■ Instructions for the task
Starting with the line that has "shelving: (159, 104) -> (117, 104), moved" in the records below and stopping after the line that has "rug: (140, 72) -> (256, 215), turned 90", output every line exactly and nothing else; skip pictures.

■ Entries provided
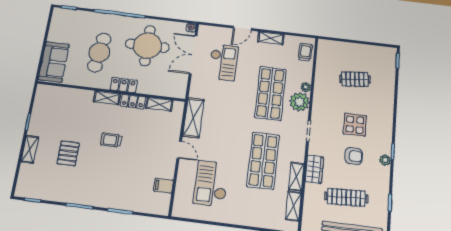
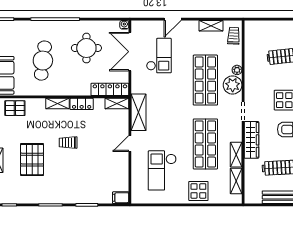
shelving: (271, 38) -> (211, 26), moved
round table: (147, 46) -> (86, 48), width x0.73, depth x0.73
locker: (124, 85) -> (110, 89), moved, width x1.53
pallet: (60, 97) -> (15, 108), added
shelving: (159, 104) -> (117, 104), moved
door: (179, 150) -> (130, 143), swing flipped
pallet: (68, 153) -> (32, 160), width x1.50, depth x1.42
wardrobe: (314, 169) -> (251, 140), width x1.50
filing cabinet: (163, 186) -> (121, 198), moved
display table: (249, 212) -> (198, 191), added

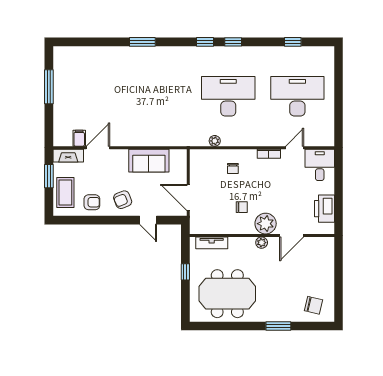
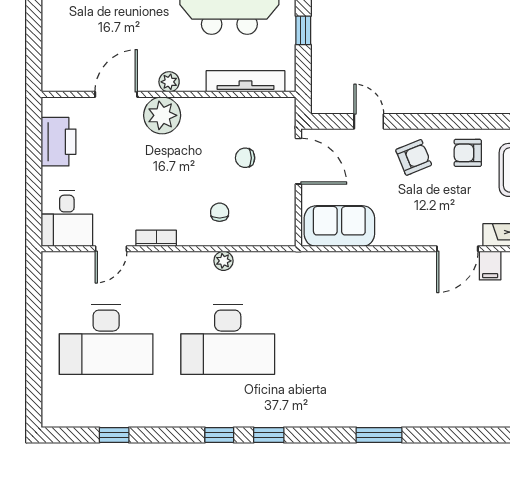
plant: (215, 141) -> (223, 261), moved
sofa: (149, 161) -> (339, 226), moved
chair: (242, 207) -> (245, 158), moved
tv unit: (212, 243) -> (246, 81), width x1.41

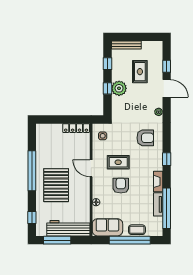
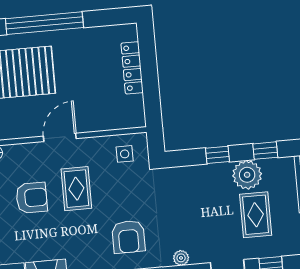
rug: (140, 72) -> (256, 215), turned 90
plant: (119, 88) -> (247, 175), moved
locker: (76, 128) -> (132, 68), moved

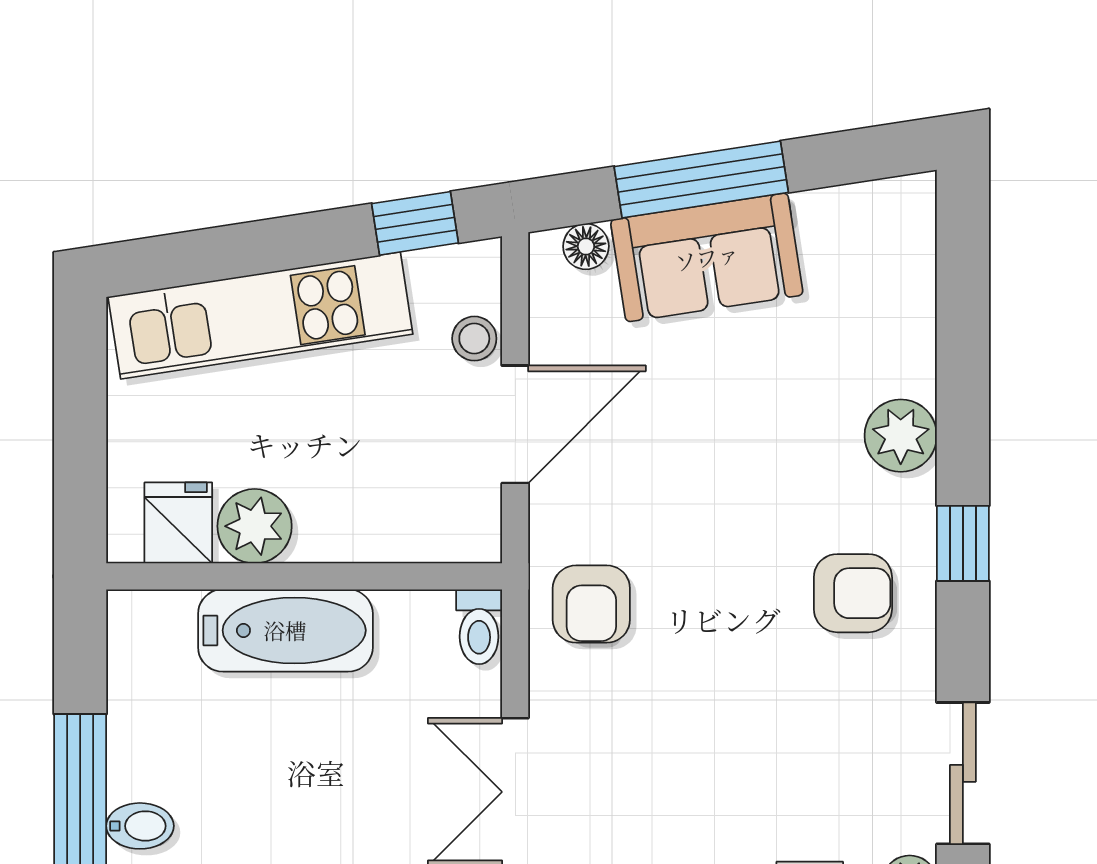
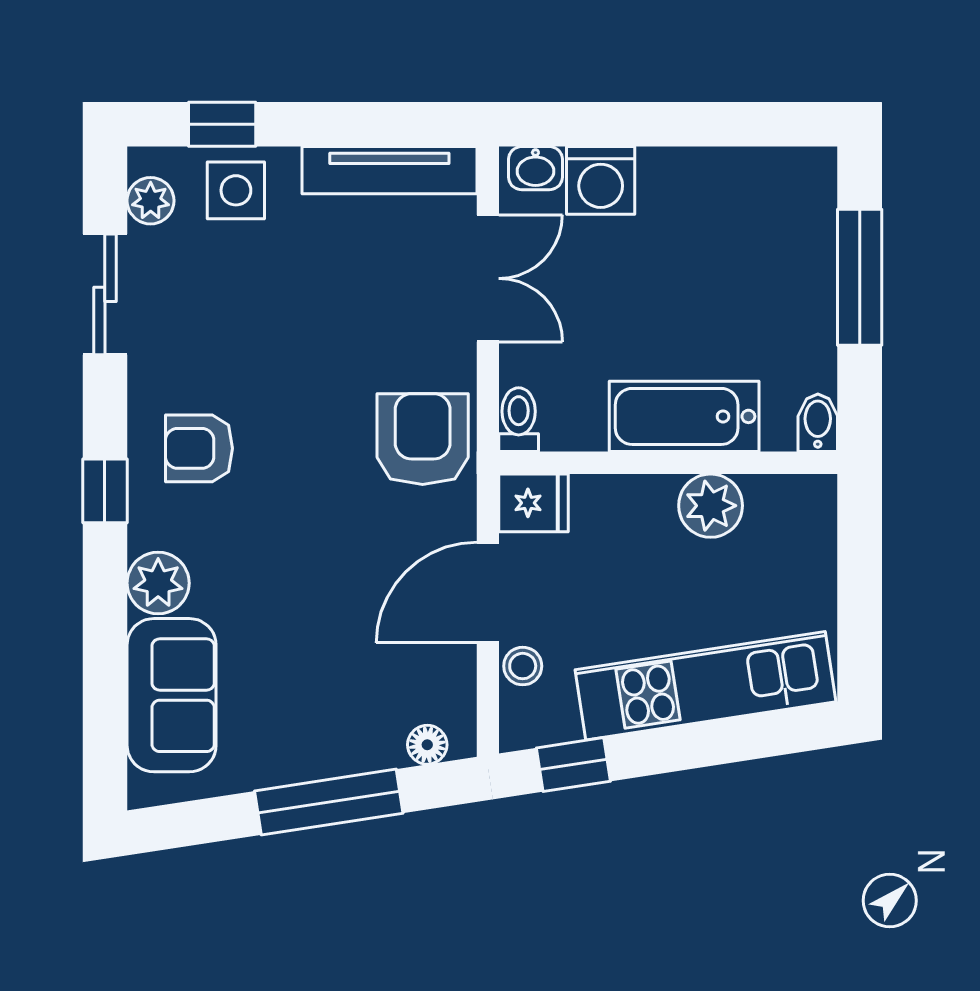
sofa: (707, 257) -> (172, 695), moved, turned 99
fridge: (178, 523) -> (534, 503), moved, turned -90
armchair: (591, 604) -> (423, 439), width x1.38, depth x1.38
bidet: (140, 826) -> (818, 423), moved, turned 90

...

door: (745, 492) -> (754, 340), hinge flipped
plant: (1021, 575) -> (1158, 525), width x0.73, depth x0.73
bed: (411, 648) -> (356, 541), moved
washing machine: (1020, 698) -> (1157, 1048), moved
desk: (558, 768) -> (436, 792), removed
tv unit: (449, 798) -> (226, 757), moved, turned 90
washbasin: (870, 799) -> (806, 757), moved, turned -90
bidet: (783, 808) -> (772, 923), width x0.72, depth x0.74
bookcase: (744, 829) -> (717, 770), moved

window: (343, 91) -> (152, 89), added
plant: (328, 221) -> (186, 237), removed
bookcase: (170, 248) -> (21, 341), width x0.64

■ Written response
shelving: (159, 104) -> (117, 104), moved
door: (179, 150) -> (130, 143), swing flipped
pallet: (68, 153) -> (32, 160), width x1.50, depth x1.42
wardrobe: (314, 169) -> (251, 140), width x1.50
filing cabinet: (163, 186) -> (121, 198), moved
display table: (249, 212) -> (198, 191), added

plant: (215, 141) -> (223, 261), moved
sofa: (149, 161) -> (339, 226), moved
chair: (242, 207) -> (245, 158), moved
tv unit: (212, 243) -> (246, 81), width x1.41

rug: (140, 72) -> (256, 215), turned 90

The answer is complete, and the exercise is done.